● Work to complete
Return each line of the rows below that contains the string "with", copied unchanged. Treat the match as case-sensitive.

● Material for this task
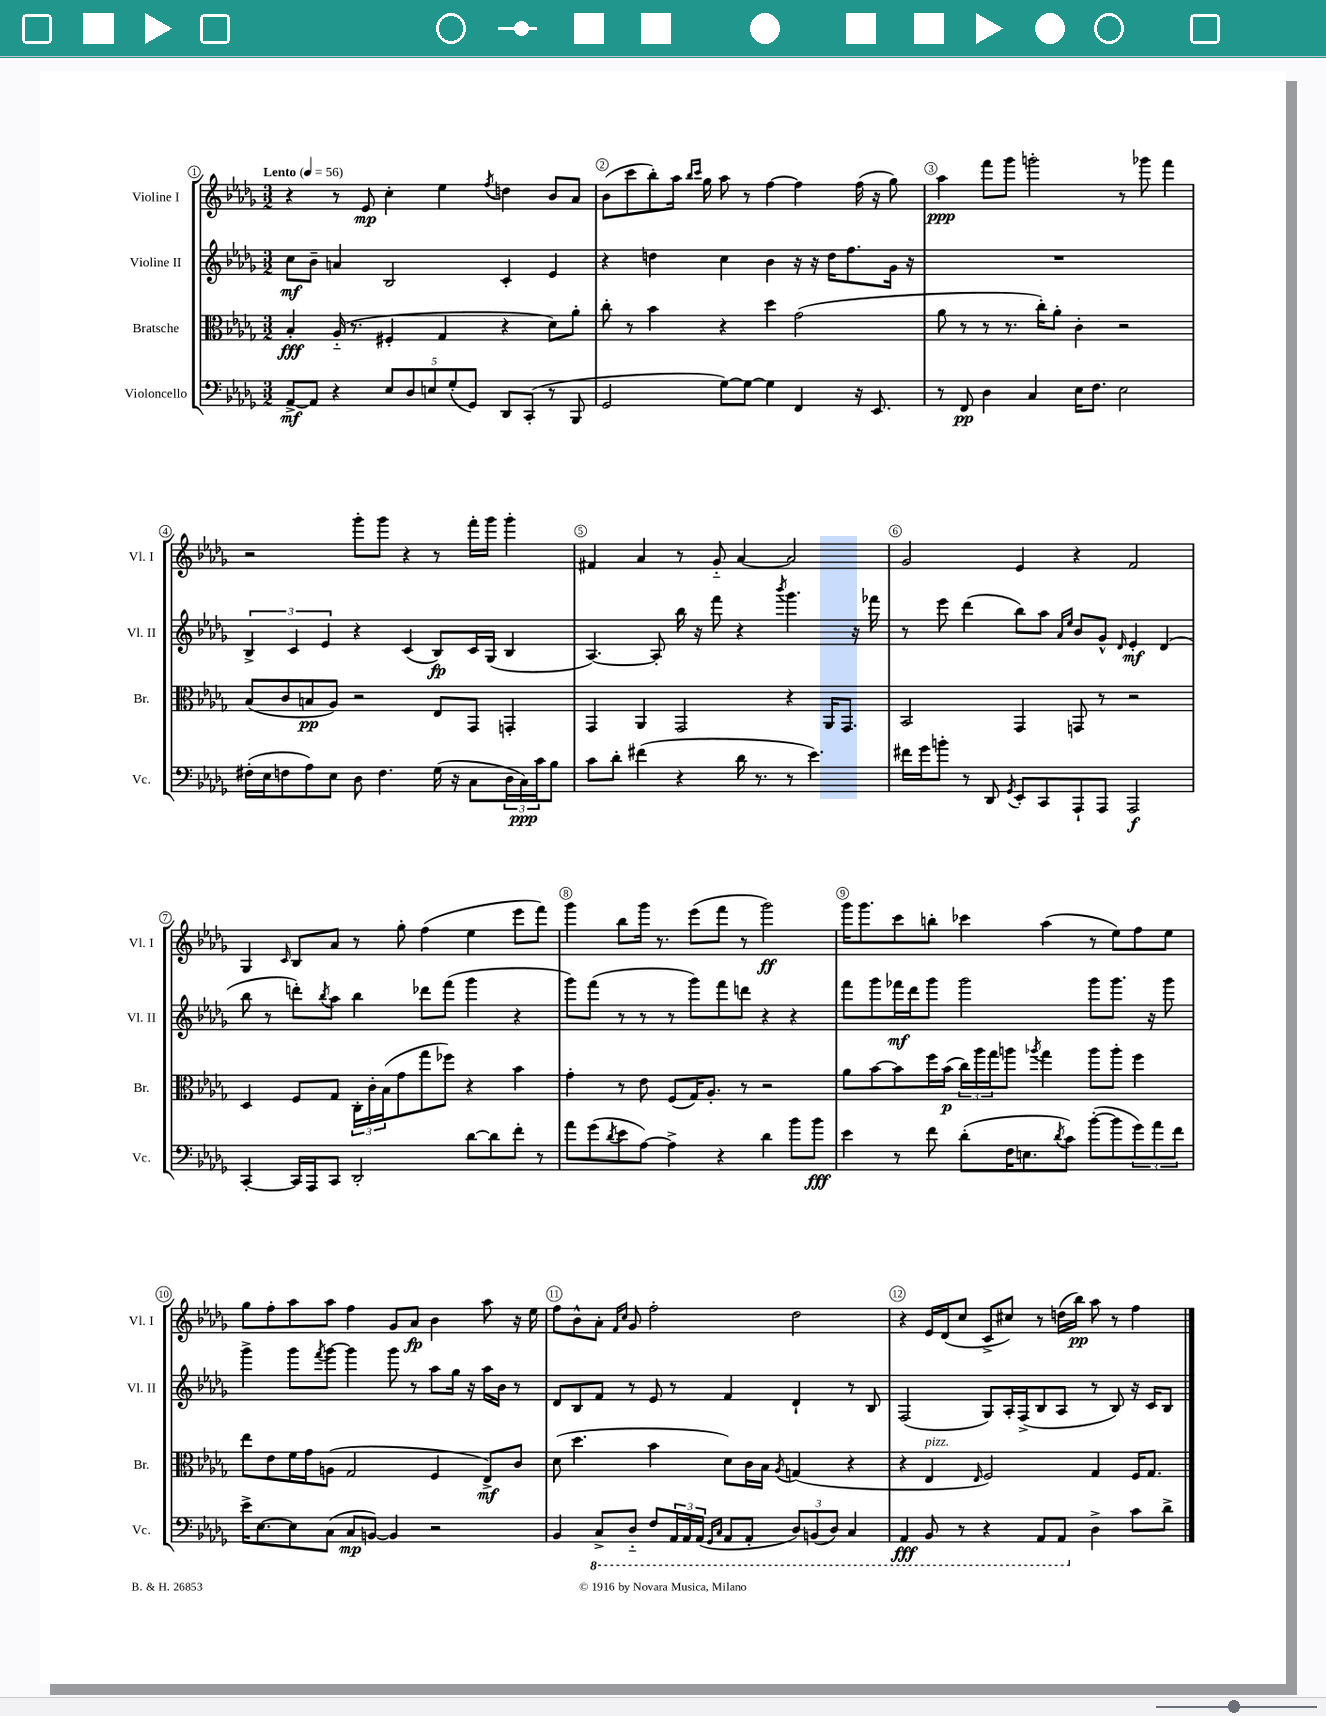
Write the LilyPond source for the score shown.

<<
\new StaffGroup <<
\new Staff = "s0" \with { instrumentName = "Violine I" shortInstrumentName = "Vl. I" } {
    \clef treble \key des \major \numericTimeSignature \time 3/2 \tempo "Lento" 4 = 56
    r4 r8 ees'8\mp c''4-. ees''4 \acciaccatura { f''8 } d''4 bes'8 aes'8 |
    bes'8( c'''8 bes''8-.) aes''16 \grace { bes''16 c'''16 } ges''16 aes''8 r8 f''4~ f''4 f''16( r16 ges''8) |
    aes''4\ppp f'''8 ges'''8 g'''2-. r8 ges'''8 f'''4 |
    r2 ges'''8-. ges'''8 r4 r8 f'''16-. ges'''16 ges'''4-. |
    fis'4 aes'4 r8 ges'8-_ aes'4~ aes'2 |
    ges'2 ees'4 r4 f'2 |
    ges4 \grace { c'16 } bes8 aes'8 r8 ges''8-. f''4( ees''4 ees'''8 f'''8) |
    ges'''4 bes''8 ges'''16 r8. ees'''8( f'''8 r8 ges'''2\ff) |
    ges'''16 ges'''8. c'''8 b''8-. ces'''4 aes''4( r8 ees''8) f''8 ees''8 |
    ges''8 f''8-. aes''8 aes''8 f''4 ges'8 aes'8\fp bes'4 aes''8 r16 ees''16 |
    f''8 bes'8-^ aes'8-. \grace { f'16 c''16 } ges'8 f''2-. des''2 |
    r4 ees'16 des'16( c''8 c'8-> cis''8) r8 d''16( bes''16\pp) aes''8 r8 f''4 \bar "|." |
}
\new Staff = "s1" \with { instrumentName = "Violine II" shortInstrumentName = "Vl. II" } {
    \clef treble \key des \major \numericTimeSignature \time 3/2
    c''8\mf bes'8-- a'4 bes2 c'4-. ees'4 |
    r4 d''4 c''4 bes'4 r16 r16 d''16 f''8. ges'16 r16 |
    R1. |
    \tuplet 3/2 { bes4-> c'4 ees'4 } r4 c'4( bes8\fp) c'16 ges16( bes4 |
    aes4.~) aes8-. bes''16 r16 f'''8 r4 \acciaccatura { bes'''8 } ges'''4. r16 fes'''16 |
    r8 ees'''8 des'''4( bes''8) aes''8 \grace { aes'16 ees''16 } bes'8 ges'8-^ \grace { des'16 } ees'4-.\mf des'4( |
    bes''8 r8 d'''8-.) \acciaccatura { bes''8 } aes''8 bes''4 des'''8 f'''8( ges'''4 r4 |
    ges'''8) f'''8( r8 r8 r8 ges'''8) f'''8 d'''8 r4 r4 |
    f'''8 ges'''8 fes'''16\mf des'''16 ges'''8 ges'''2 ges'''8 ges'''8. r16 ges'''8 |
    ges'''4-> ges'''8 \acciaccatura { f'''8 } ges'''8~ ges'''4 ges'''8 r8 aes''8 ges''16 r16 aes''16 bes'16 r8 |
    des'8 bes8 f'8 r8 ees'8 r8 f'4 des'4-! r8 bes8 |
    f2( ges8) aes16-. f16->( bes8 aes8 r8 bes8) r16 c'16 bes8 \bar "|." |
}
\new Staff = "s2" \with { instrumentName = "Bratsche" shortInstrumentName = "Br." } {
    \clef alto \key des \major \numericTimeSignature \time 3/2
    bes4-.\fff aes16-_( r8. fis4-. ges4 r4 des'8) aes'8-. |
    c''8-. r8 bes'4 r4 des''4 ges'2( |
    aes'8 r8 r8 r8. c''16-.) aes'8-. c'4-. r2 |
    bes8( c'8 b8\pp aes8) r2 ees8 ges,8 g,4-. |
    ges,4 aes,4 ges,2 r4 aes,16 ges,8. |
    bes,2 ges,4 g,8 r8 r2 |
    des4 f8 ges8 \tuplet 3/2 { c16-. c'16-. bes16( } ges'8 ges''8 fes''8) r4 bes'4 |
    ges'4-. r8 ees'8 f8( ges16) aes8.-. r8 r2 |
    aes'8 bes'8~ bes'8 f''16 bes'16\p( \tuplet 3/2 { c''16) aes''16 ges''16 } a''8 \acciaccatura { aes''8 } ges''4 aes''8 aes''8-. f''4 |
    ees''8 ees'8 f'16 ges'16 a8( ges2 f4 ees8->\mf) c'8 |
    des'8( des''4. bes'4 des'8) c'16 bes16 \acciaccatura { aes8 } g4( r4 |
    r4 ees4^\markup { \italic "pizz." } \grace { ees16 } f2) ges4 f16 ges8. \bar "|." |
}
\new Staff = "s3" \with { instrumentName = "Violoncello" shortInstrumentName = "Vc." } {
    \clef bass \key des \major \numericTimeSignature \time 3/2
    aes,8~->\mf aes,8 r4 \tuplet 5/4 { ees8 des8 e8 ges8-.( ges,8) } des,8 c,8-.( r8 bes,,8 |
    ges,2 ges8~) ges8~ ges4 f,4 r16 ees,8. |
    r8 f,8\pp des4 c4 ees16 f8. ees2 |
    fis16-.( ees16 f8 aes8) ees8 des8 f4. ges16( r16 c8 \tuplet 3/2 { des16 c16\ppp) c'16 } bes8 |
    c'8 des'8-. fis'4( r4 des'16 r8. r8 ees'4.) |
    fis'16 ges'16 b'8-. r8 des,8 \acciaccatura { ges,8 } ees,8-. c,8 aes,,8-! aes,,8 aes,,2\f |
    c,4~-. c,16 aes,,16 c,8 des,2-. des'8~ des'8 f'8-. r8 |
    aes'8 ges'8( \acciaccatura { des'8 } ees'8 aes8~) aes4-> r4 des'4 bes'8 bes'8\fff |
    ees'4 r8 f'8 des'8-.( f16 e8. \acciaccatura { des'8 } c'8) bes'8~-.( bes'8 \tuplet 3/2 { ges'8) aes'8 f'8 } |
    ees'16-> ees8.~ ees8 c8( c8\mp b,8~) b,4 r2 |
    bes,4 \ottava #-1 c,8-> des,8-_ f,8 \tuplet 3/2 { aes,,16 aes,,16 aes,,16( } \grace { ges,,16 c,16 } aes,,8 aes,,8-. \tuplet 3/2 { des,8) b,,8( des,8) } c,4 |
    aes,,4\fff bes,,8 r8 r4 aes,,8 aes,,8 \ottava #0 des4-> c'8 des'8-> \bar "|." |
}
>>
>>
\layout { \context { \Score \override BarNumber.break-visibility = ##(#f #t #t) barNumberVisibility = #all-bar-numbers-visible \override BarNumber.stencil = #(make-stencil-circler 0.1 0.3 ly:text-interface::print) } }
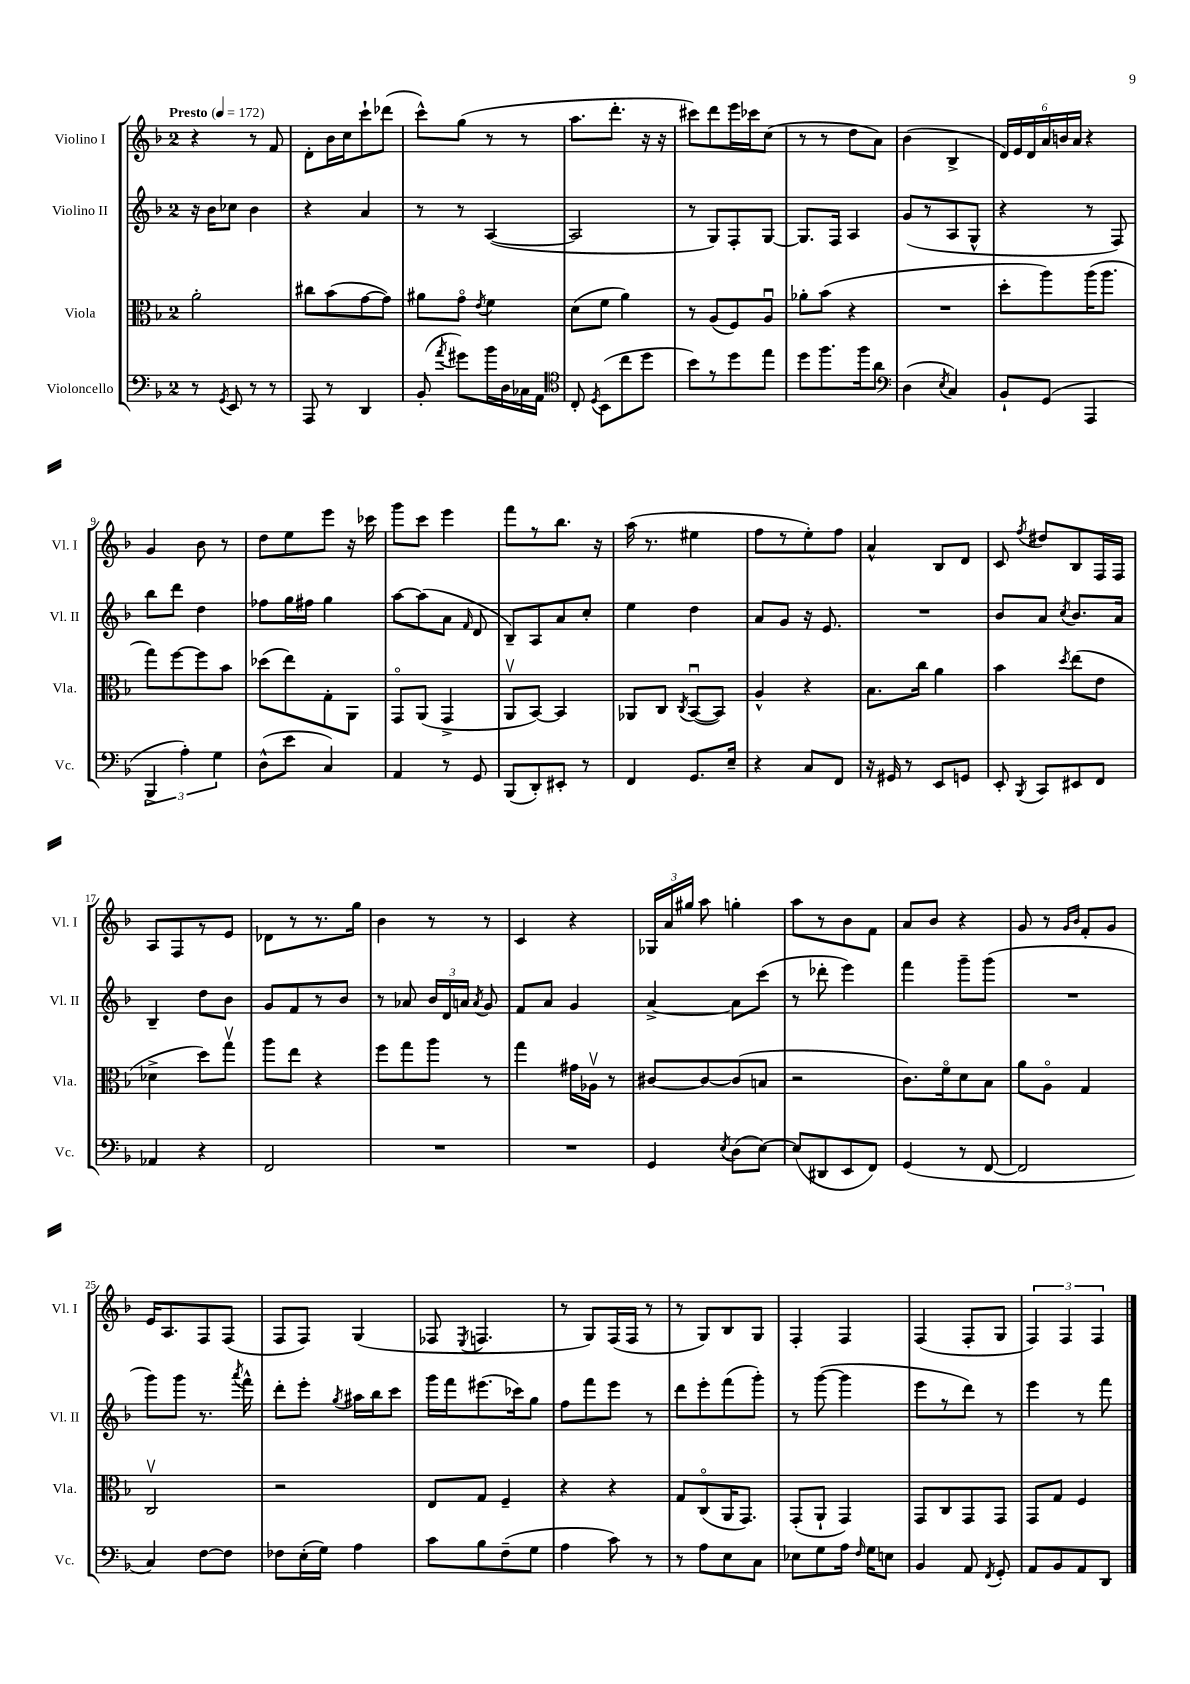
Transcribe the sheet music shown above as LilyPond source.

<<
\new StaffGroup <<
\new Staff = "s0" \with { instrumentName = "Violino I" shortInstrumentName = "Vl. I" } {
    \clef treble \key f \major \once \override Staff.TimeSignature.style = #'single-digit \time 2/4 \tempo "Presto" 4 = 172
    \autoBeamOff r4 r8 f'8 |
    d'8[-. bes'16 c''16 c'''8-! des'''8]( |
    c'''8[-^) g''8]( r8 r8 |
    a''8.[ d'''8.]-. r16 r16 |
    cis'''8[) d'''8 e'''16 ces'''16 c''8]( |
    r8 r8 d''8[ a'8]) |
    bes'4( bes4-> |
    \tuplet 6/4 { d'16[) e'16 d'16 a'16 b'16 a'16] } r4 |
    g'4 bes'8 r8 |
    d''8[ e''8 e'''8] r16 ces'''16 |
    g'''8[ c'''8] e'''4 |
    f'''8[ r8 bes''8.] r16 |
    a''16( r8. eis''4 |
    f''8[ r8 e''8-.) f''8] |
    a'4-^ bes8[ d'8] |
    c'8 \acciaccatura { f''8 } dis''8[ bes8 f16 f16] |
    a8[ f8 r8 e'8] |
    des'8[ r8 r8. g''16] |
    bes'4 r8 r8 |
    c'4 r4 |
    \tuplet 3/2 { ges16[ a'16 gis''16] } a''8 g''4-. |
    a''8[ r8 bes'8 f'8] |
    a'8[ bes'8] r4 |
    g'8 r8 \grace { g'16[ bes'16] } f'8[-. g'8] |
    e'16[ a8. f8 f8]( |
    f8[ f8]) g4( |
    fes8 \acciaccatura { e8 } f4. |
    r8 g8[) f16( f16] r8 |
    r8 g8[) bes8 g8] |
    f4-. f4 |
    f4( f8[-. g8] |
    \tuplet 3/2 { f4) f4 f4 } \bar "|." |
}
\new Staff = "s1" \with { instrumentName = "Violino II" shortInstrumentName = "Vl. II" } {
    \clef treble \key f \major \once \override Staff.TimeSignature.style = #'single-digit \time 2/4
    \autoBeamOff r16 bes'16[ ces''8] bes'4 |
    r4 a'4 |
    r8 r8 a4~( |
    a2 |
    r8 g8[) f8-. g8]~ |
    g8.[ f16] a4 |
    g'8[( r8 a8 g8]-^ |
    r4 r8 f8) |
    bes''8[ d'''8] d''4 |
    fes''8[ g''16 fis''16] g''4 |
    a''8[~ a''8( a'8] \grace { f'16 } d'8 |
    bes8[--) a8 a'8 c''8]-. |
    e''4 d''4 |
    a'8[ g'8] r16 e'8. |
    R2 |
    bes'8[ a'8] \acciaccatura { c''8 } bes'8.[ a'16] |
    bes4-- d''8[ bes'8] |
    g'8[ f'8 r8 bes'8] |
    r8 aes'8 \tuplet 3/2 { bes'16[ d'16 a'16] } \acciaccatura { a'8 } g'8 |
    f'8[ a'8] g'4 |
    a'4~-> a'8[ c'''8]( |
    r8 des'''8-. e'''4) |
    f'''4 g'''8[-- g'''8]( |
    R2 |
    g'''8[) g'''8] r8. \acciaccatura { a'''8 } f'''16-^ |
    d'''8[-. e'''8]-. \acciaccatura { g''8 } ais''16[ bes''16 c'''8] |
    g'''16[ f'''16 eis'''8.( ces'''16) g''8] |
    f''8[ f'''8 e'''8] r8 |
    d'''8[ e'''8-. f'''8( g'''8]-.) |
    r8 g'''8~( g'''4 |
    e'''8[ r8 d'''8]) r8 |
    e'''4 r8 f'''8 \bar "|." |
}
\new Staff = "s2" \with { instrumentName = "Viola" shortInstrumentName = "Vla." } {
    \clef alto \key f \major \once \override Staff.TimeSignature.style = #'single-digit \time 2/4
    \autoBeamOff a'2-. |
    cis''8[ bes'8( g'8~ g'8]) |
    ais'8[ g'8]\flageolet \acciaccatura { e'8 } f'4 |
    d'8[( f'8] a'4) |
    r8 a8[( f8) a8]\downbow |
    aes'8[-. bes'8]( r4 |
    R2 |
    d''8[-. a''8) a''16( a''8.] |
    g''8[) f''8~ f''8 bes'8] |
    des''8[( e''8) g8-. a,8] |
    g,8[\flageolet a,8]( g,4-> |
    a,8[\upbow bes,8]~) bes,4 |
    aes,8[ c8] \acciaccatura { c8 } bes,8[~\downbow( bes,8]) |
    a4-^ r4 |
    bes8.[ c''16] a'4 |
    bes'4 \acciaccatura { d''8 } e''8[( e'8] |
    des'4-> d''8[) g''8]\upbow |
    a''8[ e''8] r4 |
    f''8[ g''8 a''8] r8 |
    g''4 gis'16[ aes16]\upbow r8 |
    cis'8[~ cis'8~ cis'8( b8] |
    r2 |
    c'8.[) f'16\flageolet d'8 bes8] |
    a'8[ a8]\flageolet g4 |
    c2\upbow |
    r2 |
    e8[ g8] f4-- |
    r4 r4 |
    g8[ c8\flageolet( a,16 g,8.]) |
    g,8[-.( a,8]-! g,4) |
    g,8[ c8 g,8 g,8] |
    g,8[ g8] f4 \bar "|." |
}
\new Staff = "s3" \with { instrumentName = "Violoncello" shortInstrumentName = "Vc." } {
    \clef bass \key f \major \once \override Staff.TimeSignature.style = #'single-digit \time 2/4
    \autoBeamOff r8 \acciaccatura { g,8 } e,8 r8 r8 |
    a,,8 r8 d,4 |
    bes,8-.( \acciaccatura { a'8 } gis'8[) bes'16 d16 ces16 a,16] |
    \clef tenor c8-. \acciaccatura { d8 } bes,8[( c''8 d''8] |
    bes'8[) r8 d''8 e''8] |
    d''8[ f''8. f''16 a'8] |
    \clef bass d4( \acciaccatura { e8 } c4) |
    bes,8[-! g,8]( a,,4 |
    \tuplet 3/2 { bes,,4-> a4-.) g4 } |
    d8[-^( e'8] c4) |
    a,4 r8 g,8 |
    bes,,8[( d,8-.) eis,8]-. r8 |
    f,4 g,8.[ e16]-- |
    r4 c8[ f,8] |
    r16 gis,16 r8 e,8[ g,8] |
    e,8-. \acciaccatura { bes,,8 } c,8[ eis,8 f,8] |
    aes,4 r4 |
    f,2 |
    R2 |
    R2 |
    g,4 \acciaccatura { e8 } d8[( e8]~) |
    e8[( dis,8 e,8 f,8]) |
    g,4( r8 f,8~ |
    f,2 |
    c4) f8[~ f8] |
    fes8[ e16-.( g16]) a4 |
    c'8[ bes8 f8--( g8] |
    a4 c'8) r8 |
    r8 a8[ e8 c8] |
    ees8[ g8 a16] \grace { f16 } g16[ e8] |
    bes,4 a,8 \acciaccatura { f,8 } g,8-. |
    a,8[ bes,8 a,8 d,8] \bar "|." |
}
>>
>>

● Result below
\new Staff = "s0" \with { instrumentName = "Violine I" shortInstrumentName = "Vl. I" } {
\new Staff = "s1" \with { instrumentName = "Violine II" shortInstrumentName = "Vl. II" } {
\new Staff = "s2" \with { instrumentName = "Bratsche" shortInstrumentName = "Br." } {
\new Staff = "s3" \with { instrumentName = "Violoncello" shortInstrumentName = "Vc." } {
\new Staff = "s0" \with { instrumentName = "Violino I" shortInstrumentName = "Vl. I" } {
\new Staff = "s1" \with { instrumentName = "Violino II" shortInstrumentName = "Vl. II" } {
\new Staff = "s2" \with { instrumentName = "Viola" shortInstrumentName = "Vla." } {
\new Staff = "s3" \with { instrumentName = "Violoncello" shortInstrumentName = "Vc." } {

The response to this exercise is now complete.